***** Source material

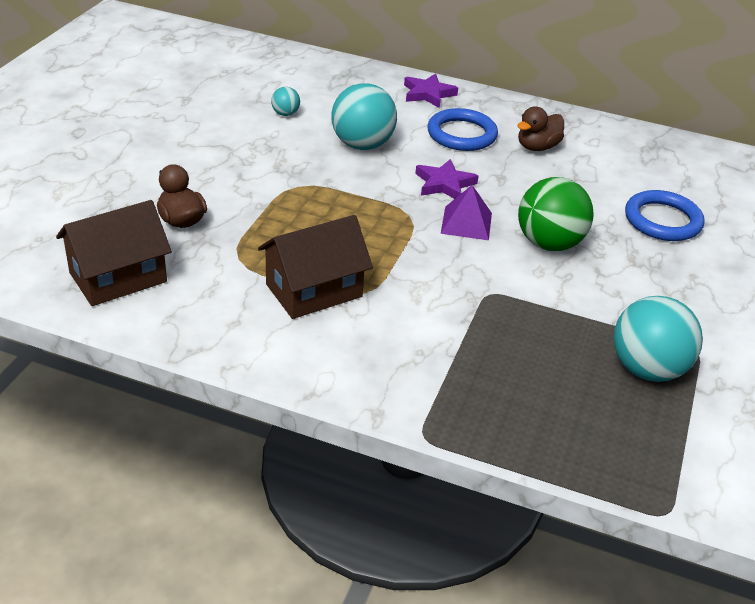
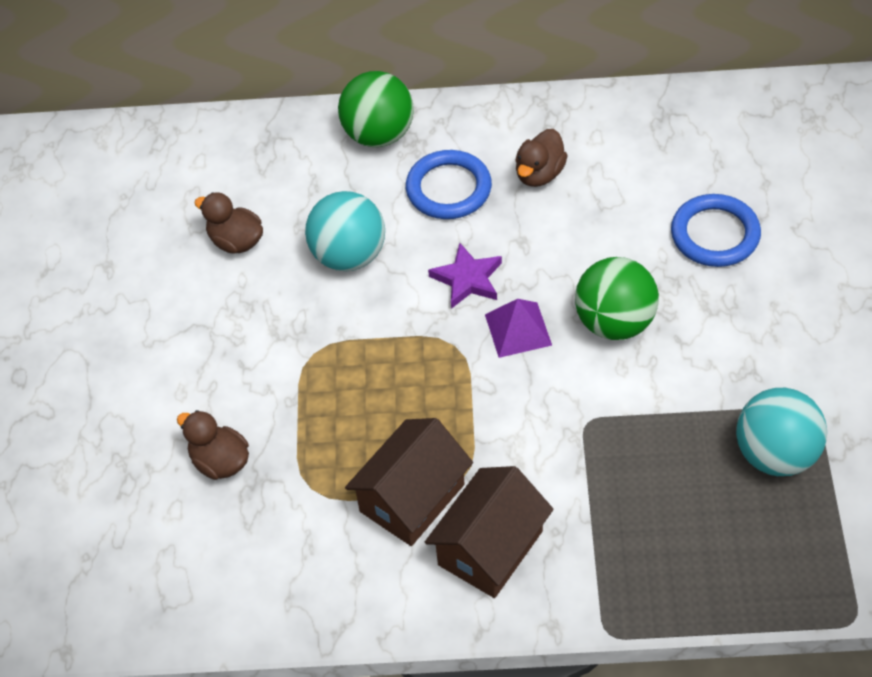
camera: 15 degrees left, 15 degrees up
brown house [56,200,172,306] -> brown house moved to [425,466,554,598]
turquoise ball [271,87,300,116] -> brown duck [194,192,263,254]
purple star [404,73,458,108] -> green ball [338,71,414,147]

**********

Your assignment> Pull every line with the string "ball" from the data above.

Result below>
turquoise ball [271,87,300,116] -> brown duck [194,192,263,254]
purple star [404,73,458,108] -> green ball [338,71,414,147]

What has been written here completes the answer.